◆ What this task involves
Among the lines below, take the one holding "blue light bulb [107,573,190,695]", the one holding "camera: 25 degrees right, 5 degrees up", and all lines between them. Set them down exactly.

◆ Supplied material
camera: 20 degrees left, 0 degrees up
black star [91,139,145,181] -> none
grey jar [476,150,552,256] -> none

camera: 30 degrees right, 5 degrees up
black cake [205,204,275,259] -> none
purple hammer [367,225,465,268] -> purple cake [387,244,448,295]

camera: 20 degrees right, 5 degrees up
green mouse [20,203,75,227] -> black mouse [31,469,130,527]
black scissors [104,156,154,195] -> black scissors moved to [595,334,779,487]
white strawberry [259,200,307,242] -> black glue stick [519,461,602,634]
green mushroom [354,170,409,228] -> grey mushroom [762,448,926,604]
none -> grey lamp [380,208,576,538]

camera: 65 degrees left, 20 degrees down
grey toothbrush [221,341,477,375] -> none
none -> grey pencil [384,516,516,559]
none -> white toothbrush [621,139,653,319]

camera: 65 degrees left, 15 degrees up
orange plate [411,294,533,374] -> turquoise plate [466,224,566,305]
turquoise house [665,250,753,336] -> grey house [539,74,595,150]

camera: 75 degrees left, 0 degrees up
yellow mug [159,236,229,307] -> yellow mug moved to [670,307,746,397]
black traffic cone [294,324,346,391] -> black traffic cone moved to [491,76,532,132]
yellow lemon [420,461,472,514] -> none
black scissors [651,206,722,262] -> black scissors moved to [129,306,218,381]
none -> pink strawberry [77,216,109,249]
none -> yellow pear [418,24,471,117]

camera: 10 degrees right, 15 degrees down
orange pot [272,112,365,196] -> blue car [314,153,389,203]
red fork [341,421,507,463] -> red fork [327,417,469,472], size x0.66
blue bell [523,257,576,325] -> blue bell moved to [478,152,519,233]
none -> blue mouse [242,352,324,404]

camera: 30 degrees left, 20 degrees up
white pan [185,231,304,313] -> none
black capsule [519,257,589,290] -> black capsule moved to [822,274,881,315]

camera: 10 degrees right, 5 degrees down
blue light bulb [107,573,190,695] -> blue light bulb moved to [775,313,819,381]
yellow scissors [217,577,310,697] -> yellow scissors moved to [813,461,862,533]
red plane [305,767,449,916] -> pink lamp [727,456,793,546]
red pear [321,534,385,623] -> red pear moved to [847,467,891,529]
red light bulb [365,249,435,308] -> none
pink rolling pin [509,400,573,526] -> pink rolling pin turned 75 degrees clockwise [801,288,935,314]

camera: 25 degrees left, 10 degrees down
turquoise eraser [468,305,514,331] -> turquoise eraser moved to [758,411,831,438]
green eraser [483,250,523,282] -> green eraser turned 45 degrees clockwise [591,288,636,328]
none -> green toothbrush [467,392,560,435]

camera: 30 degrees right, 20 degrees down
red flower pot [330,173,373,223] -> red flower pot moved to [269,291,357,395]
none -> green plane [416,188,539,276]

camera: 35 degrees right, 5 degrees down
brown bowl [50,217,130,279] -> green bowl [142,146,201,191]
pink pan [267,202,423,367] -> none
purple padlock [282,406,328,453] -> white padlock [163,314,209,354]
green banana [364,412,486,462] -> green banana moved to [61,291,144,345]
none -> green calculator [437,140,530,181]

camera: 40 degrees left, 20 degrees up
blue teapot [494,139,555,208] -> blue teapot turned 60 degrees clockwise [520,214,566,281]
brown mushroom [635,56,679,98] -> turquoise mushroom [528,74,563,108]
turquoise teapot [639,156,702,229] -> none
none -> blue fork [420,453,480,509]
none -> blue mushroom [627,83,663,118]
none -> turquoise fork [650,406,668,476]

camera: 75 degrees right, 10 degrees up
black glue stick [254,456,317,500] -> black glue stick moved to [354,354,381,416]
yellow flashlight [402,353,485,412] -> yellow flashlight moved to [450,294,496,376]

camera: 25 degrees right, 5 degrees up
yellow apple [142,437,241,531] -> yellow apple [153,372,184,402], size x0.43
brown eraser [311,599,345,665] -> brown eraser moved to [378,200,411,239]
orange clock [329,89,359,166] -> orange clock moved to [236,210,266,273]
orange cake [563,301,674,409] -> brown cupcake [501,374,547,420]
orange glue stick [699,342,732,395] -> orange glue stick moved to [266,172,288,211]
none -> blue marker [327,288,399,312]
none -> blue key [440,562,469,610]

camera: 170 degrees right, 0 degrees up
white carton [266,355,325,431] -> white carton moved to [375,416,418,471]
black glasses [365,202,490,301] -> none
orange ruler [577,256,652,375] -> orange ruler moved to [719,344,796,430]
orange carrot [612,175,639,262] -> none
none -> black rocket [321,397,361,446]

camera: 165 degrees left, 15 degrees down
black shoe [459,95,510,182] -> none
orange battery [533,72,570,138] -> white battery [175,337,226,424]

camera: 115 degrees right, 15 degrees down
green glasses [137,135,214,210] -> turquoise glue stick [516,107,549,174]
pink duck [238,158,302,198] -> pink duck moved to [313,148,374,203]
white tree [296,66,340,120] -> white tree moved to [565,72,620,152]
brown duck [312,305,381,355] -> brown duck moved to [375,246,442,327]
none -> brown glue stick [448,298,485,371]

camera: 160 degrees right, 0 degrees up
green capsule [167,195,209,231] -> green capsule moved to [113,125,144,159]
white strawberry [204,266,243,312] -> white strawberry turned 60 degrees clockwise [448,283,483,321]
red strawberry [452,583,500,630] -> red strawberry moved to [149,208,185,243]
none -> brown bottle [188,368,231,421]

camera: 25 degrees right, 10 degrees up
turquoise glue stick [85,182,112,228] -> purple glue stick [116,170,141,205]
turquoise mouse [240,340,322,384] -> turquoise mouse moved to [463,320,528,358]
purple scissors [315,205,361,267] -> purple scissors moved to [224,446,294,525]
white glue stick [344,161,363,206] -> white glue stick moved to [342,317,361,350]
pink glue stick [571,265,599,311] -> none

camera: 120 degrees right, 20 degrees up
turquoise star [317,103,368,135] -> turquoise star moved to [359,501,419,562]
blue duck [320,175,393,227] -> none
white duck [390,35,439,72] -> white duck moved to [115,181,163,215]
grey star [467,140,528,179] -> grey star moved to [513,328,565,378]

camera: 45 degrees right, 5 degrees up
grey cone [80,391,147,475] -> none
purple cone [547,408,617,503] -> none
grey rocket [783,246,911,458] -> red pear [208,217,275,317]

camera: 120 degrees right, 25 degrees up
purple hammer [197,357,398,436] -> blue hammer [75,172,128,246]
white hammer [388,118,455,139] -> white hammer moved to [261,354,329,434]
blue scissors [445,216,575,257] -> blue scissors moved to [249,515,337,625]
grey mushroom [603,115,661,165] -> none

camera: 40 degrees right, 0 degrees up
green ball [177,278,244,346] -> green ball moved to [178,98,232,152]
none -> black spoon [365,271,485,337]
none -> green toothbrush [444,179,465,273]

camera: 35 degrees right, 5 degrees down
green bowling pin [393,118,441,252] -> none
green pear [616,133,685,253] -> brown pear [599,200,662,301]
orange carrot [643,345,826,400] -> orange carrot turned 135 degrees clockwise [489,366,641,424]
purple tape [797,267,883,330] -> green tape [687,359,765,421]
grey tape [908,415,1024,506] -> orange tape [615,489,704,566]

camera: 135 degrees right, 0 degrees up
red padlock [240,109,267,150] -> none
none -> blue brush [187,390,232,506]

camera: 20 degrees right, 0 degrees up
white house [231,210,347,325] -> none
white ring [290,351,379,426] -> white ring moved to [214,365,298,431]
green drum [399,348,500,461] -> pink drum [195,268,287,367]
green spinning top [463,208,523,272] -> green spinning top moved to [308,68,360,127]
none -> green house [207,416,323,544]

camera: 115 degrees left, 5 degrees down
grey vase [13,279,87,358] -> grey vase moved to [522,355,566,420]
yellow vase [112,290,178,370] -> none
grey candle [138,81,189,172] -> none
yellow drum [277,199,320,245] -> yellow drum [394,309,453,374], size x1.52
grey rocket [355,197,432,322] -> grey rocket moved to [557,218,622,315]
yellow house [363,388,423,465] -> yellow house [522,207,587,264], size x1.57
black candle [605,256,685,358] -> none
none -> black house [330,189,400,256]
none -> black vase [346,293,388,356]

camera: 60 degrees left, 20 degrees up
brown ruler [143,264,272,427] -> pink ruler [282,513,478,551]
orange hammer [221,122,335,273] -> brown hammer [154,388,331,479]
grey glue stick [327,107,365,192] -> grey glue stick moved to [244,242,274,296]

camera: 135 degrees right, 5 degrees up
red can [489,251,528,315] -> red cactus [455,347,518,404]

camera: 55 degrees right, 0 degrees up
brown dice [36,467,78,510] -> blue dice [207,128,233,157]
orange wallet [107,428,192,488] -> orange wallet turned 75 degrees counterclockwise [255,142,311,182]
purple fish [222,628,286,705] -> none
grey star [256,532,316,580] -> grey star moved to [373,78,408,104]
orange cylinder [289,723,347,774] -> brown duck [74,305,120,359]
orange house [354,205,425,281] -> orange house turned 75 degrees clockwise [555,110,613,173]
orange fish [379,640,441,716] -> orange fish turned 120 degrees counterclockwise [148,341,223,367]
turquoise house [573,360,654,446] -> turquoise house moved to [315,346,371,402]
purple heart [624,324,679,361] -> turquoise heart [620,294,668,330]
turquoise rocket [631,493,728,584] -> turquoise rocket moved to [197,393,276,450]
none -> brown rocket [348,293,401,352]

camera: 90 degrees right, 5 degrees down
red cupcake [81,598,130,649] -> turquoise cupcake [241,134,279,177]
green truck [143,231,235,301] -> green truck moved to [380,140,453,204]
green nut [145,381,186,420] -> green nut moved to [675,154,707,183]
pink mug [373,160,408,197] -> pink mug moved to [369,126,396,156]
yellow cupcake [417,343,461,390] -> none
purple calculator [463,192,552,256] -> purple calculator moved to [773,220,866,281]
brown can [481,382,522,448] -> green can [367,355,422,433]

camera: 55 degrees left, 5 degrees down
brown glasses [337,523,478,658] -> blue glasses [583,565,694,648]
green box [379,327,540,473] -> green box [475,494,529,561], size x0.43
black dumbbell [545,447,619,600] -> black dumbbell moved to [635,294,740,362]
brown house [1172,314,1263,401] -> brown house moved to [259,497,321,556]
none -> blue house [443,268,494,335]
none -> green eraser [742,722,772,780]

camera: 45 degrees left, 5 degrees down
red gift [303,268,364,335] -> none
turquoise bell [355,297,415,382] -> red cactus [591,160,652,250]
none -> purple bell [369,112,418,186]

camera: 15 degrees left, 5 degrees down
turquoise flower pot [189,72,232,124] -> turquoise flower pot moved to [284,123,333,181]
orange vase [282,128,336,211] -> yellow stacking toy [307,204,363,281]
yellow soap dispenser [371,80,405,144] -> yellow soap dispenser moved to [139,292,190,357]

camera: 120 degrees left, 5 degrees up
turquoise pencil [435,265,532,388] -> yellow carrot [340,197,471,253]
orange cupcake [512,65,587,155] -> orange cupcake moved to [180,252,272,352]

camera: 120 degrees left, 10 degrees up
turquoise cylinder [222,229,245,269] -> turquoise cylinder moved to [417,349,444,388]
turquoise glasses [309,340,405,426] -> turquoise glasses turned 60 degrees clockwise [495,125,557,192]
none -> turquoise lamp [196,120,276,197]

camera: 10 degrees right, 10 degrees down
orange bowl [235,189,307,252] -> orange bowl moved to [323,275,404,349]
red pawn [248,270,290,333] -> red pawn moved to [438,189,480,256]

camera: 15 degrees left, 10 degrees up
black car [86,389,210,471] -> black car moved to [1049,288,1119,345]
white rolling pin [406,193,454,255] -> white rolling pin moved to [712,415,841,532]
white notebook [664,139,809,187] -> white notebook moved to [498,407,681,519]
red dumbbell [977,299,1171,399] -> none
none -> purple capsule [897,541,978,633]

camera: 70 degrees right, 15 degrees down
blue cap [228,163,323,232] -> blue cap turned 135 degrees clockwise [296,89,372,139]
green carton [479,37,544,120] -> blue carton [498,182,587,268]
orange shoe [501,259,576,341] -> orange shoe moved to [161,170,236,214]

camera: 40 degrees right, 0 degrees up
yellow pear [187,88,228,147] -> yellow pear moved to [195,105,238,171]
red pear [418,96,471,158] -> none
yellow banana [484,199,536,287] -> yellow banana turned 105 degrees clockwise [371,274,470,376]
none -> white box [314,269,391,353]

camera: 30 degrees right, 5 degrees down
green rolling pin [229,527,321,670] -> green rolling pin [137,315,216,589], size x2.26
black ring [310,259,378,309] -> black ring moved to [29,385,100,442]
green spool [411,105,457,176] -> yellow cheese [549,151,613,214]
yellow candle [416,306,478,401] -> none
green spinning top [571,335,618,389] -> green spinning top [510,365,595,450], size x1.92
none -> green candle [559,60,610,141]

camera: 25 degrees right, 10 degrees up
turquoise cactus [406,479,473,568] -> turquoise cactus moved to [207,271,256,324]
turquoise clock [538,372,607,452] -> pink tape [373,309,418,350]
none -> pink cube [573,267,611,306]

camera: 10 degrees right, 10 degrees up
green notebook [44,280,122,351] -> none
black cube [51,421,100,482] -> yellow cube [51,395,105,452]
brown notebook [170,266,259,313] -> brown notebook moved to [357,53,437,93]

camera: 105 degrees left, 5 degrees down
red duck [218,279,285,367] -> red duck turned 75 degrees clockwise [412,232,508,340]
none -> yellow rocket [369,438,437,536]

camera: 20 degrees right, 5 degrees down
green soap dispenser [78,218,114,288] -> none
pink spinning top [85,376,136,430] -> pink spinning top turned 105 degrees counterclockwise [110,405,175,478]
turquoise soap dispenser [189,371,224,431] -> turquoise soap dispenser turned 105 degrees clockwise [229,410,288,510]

◆ Task output
blue light bulb [107,573,190,695] -> blue light bulb moved to [775,313,819,381]
yellow scissors [217,577,310,697] -> yellow scissors moved to [813,461,862,533]
red plane [305,767,449,916] -> pink lamp [727,456,793,546]
red pear [321,534,385,623] -> red pear moved to [847,467,891,529]
red light bulb [365,249,435,308] -> none
pink rolling pin [509,400,573,526] -> pink rolling pin turned 75 degrees clockwise [801,288,935,314]

camera: 25 degrees left, 10 degrees down
turquoise eraser [468,305,514,331] -> turquoise eraser moved to [758,411,831,438]
green eraser [483,250,523,282] -> green eraser turned 45 degrees clockwise [591,288,636,328]
none -> green toothbrush [467,392,560,435]

camera: 30 degrees right, 20 degrees down
red flower pot [330,173,373,223] -> red flower pot moved to [269,291,357,395]
none -> green plane [416,188,539,276]

camera: 35 degrees right, 5 degrees down
brown bowl [50,217,130,279] -> green bowl [142,146,201,191]
pink pan [267,202,423,367] -> none
purple padlock [282,406,328,453] -> white padlock [163,314,209,354]
green banana [364,412,486,462] -> green banana moved to [61,291,144,345]
none -> green calculator [437,140,530,181]

camera: 40 degrees left, 20 degrees up
blue teapot [494,139,555,208] -> blue teapot turned 60 degrees clockwise [520,214,566,281]
brown mushroom [635,56,679,98] -> turquoise mushroom [528,74,563,108]
turquoise teapot [639,156,702,229] -> none
none -> blue fork [420,453,480,509]
none -> blue mushroom [627,83,663,118]
none -> turquoise fork [650,406,668,476]

camera: 75 degrees right, 10 degrees up
black glue stick [254,456,317,500] -> black glue stick moved to [354,354,381,416]
yellow flashlight [402,353,485,412] -> yellow flashlight moved to [450,294,496,376]

camera: 25 degrees right, 5 degrees up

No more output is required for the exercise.